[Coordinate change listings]
--

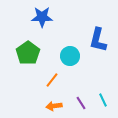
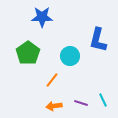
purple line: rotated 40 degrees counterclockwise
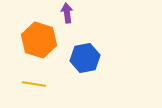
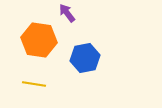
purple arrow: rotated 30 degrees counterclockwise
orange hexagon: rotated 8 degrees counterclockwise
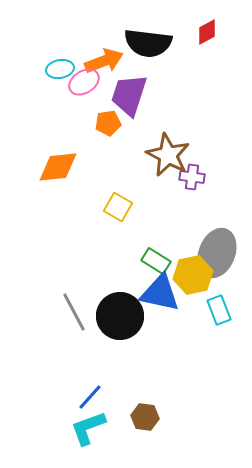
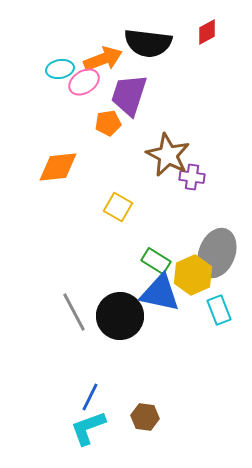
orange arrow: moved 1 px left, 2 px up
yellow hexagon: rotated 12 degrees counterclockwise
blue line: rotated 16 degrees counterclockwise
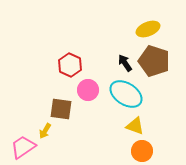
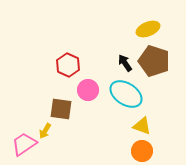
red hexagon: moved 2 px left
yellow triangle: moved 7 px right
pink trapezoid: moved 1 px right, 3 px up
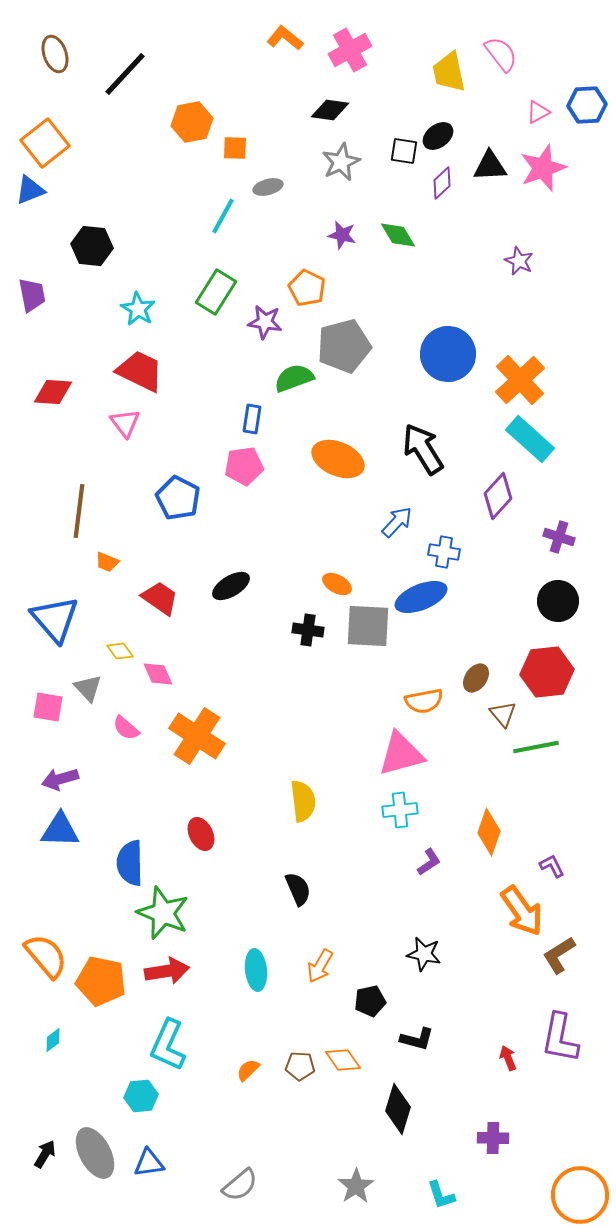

--

_Task instructions_.
Give again, word for word, each line from the one holding "yellow hexagon: rotated" through the end of the entries, and leave out any picture.

_Output for this task_.
yellow hexagon: rotated 12 degrees counterclockwise
blue line: rotated 16 degrees counterclockwise
red hexagon: moved 2 px left
yellow triangle: moved 7 px right
pink trapezoid: moved 1 px right, 3 px up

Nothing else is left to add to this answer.